**Exercise directions**
Copy out the data below verbatim.

Extracted records
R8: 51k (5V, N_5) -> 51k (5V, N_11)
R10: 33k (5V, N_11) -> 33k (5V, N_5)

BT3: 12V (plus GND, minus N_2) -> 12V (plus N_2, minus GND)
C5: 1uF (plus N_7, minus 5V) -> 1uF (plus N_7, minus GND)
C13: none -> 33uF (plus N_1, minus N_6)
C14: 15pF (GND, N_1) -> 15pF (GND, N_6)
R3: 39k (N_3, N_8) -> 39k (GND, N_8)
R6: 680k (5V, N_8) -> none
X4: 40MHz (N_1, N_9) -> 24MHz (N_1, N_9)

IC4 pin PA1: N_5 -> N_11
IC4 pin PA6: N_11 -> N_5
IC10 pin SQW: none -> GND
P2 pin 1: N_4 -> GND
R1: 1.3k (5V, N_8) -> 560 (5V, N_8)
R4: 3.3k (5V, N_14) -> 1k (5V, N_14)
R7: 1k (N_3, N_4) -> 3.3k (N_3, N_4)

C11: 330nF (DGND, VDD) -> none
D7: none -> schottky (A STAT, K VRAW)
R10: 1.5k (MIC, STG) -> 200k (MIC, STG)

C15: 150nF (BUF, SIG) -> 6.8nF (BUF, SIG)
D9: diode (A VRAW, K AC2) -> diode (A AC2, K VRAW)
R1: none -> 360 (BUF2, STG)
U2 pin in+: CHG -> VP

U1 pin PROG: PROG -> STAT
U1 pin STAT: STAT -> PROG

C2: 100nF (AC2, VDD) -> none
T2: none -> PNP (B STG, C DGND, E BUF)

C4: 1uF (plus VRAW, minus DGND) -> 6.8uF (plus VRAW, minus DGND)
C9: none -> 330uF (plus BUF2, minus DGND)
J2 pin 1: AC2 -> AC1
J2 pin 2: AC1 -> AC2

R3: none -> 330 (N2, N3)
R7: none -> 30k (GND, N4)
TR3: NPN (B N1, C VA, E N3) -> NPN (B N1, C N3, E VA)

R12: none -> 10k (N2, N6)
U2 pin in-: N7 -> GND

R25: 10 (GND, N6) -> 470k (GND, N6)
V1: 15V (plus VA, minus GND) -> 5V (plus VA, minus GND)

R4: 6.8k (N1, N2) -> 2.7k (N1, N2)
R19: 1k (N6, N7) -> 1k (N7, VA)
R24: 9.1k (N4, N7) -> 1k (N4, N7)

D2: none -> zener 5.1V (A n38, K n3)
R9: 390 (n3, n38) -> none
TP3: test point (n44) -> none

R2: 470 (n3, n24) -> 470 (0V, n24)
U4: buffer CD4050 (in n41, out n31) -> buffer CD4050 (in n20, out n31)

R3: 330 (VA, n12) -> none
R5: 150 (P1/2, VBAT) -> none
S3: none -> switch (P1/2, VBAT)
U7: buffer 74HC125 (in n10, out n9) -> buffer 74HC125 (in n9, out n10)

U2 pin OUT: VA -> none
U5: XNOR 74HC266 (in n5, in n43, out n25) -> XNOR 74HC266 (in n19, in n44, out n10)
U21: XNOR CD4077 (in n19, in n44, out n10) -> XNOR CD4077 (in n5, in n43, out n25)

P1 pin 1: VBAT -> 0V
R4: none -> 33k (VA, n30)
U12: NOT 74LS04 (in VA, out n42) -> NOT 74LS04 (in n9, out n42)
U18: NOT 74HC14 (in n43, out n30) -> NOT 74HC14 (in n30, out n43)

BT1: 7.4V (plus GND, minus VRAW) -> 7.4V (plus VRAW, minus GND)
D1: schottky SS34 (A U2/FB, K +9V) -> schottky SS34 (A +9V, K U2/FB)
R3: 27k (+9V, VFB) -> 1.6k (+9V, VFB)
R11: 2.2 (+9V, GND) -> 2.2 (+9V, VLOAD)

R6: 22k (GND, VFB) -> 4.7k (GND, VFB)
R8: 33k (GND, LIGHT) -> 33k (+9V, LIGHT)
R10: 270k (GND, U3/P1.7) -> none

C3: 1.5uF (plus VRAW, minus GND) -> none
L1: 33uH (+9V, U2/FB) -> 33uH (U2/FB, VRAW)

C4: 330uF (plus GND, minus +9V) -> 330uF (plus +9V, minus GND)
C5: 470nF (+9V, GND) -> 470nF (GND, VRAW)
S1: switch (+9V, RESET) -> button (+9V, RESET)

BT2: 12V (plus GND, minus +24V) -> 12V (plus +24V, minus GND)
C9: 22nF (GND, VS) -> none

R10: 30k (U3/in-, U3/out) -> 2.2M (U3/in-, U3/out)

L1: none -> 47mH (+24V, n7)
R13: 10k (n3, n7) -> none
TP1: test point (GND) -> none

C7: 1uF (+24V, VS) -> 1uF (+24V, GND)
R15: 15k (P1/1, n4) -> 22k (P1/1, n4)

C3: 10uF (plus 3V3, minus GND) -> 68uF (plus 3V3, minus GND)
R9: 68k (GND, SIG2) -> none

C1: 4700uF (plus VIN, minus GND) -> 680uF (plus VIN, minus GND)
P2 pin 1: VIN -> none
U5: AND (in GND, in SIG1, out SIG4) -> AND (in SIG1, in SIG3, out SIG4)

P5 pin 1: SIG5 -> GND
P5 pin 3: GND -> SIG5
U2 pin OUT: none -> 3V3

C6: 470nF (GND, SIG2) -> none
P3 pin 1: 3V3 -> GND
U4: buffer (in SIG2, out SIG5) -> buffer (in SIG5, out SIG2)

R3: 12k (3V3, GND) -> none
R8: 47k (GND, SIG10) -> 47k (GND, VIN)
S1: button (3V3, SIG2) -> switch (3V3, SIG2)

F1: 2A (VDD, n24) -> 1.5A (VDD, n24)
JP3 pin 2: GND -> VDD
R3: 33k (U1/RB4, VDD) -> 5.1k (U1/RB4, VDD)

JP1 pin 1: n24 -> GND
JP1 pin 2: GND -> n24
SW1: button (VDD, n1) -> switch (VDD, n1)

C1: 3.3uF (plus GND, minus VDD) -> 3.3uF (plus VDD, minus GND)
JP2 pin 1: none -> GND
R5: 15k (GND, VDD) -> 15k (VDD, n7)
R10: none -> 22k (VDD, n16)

**Answer for the task**
R8: 51k (5V, N_5) -> 51k (5V, N_11)
R10: 33k (5V, N_11) -> 33k (5V, N_5)

BT3: 12V (plus GND, minus N_2) -> 12V (plus N_2, minus GND)
C5: 1uF (plus N_7, minus 5V) -> 1uF (plus N_7, minus GND)
C13: none -> 33uF (plus N_1, minus N_6)
C14: 15pF (GND, N_1) -> 15pF (GND, N_6)
R3: 39k (N_3, N_8) -> 39k (GND, N_8)
R6: 680k (5V, N_8) -> none
X4: 40MHz (N_1, N_9) -> 24MHz (N_1, N_9)

IC4 pin PA1: N_5 -> N_11
IC4 pin PA6: N_11 -> N_5
IC10 pin SQW: none -> GND
P2 pin 1: N_4 -> GND
R1: 1.3k (5V, N_8) -> 560 (5V, N_8)
R4: 3.3k (5V, N_14) -> 1k (5V, N_14)
R7: 1k (N_3, N_4) -> 3.3k (N_3, N_4)

C11: 330nF (DGND, VDD) -> none
D7: none -> schottky (A STAT, K VRAW)
R10: 1.5k (MIC, STG) -> 200k (MIC, STG)

C15: 150nF (BUF, SIG) -> 6.8nF (BUF, SIG)
D9: diode (A VRAW, K AC2) -> diode (A AC2, K VRAW)
R1: none -> 360 (BUF2, STG)
U2 pin in+: CHG -> VP

U1 pin PROG: PROG -> STAT
U1 pin STAT: STAT -> PROG

C2: 100nF (AC2, VDD) -> none
T2: none -> PNP (B STG, C DGND, E BUF)

C4: 1uF (plus VRAW, minus DGND) -> 6.8uF (plus VRAW, minus DGND)
C9: none -> 330uF (plus BUF2, minus DGND)
J2 pin 1: AC2 -> AC1
J2 pin 2: AC1 -> AC2

R3: none -> 330 (N2, N3)
R7: none -> 30k (GND, N4)
TR3: NPN (B N1, C VA, E N3) -> NPN (B N1, C N3, E VA)

R12: none -> 10k (N2, N6)
U2 pin in-: N7 -> GND

R25: 10 (GND, N6) -> 470k (GND, N6)
V1: 15V (plus VA, minus GND) -> 5V (plus VA, minus GND)

R4: 6.8k (N1, N2) -> 2.7k (N1, N2)
R19: 1k (N6, N7) -> 1k (N7, VA)
R24: 9.1k (N4, N7) -> 1k (N4, N7)

D2: none -> zener 5.1V (A n38, K n3)
R9: 390 (n3, n38) -> none
TP3: test point (n44) -> none

R2: 470 (n3, n24) -> 470 (0V, n24)
U4: buffer CD4050 (in n41, out n31) -> buffer CD4050 (in n20, out n31)

R3: 330 (VA, n12) -> none
R5: 150 (P1/2, VBAT) -> none
S3: none -> switch (P1/2, VBAT)
U7: buffer 74HC125 (in n10, out n9) -> buffer 74HC125 (in n9, out n10)

U2 pin OUT: VA -> none
U5: XNOR 74HC266 (in n5, in n43, out n25) -> XNOR 74HC266 (in n19, in n44, out n10)
U21: XNOR CD4077 (in n19, in n44, out n10) -> XNOR CD4077 (in n5, in n43, out n25)

P1 pin 1: VBAT -> 0V
R4: none -> 33k (VA, n30)
U12: NOT 74LS04 (in VA, out n42) -> NOT 74LS04 (in n9, out n42)
U18: NOT 74HC14 (in n43, out n30) -> NOT 74HC14 (in n30, out n43)

BT1: 7.4V (plus GND, minus VRAW) -> 7.4V (plus VRAW, minus GND)
D1: schottky SS34 (A U2/FB, K +9V) -> schottky SS34 (A +9V, K U2/FB)
R3: 27k (+9V, VFB) -> 1.6k (+9V, VFB)
R11: 2.2 (+9V, GND) -> 2.2 (+9V, VLOAD)

R6: 22k (GND, VFB) -> 4.7k (GND, VFB)
R8: 33k (GND, LIGHT) -> 33k (+9V, LIGHT)
R10: 270k (GND, U3/P1.7) -> none

C3: 1.5uF (plus VRAW, minus GND) -> none
L1: 33uH (+9V, U2/FB) -> 33uH (U2/FB, VRAW)

C4: 330uF (plus GND, minus +9V) -> 330uF (plus +9V, minus GND)
C5: 470nF (+9V, GND) -> 470nF (GND, VRAW)
S1: switch (+9V, RESET) -> button (+9V, RESET)

BT2: 12V (plus GND, minus +24V) -> 12V (plus +24V, minus GND)
C9: 22nF (GND, VS) -> none

R10: 30k (U3/in-, U3/out) -> 2.2M (U3/in-, U3/out)

L1: none -> 47mH (+24V, n7)
R13: 10k (n3, n7) -> none
TP1: test point (GND) -> none

C7: 1uF (+24V, VS) -> 1uF (+24V, GND)
R15: 15k (P1/1, n4) -> 22k (P1/1, n4)

C3: 10uF (plus 3V3, minus GND) -> 68uF (plus 3V3, minus GND)
R9: 68k (GND, SIG2) -> none

C1: 4700uF (plus VIN, minus GND) -> 680uF (plus VIN, minus GND)
P2 pin 1: VIN -> none
U5: AND (in GND, in SIG1, out SIG4) -> AND (in SIG1, in SIG3, out SIG4)

P5 pin 1: SIG5 -> GND
P5 pin 3: GND -> SIG5
U2 pin OUT: none -> 3V3

C6: 470nF (GND, SIG2) -> none
P3 pin 1: 3V3 -> GND
U4: buffer (in SIG2, out SIG5) -> buffer (in SIG5, out SIG2)

R3: 12k (3V3, GND) -> none
R8: 47k (GND, SIG10) -> 47k (GND, VIN)
S1: button (3V3, SIG2) -> switch (3V3, SIG2)

F1: 2A (VDD, n24) -> 1.5A (VDD, n24)
JP3 pin 2: GND -> VDD
R3: 33k (U1/RB4, VDD) -> 5.1k (U1/RB4, VDD)

JP1 pin 1: n24 -> GND
JP1 pin 2: GND -> n24
SW1: button (VDD, n1) -> switch (VDD, n1)

C1: 3.3uF (plus GND, minus VDD) -> 3.3uF (plus VDD, minus GND)
JP2 pin 1: none -> GND
R5: 15k (GND, VDD) -> 15k (VDD, n7)
R10: none -> 22k (VDD, n16)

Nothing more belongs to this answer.